*** Input data

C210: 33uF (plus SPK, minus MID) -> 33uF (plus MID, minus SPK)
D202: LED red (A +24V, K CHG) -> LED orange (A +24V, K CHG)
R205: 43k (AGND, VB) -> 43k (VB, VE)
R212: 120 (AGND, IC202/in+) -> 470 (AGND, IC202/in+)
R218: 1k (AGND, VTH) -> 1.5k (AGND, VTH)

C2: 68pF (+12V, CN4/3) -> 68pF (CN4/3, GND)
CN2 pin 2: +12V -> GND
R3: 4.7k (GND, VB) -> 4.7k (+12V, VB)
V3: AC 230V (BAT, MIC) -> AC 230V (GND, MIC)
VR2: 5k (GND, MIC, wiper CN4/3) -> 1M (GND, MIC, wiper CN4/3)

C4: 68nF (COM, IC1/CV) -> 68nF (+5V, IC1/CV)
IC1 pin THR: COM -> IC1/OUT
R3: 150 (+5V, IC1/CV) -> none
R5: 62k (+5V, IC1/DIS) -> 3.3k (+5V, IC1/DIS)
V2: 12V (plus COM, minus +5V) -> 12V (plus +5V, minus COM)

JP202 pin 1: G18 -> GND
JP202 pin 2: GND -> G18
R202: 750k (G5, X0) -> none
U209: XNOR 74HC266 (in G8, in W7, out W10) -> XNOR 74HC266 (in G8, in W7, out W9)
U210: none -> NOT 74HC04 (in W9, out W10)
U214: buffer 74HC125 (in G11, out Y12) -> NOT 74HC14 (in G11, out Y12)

******

= What is required =
Give back every record exactly.

= Completed task =
C210: 33uF (plus SPK, minus MID) -> 33uF (plus MID, minus SPK)
D202: LED red (A +24V, K CHG) -> LED orange (A +24V, K CHG)
R205: 43k (AGND, VB) -> 43k (VB, VE)
R212: 120 (AGND, IC202/in+) -> 470 (AGND, IC202/in+)
R218: 1k (AGND, VTH) -> 1.5k (AGND, VTH)

C2: 68pF (+12V, CN4/3) -> 68pF (CN4/3, GND)
CN2 pin 2: +12V -> GND
R3: 4.7k (GND, VB) -> 4.7k (+12V, VB)
V3: AC 230V (BAT, MIC) -> AC 230V (GND, MIC)
VR2: 5k (GND, MIC, wiper CN4/3) -> 1M (GND, MIC, wiper CN4/3)

C4: 68nF (COM, IC1/CV) -> 68nF (+5V, IC1/CV)
IC1 pin THR: COM -> IC1/OUT
R3: 150 (+5V, IC1/CV) -> none
R5: 62k (+5V, IC1/DIS) -> 3.3k (+5V, IC1/DIS)
V2: 12V (plus COM, minus +5V) -> 12V (plus +5V, minus COM)

JP202 pin 1: G18 -> GND
JP202 pin 2: GND -> G18
R202: 750k (G5, X0) -> none
U209: XNOR 74HC266 (in G8, in W7, out W10) -> XNOR 74HC266 (in G8, in W7, out W9)
U210: none -> NOT 74HC04 (in W9, out W10)
U214: buffer 74HC125 (in G11, out Y12) -> NOT 74HC14 (in G11, out Y12)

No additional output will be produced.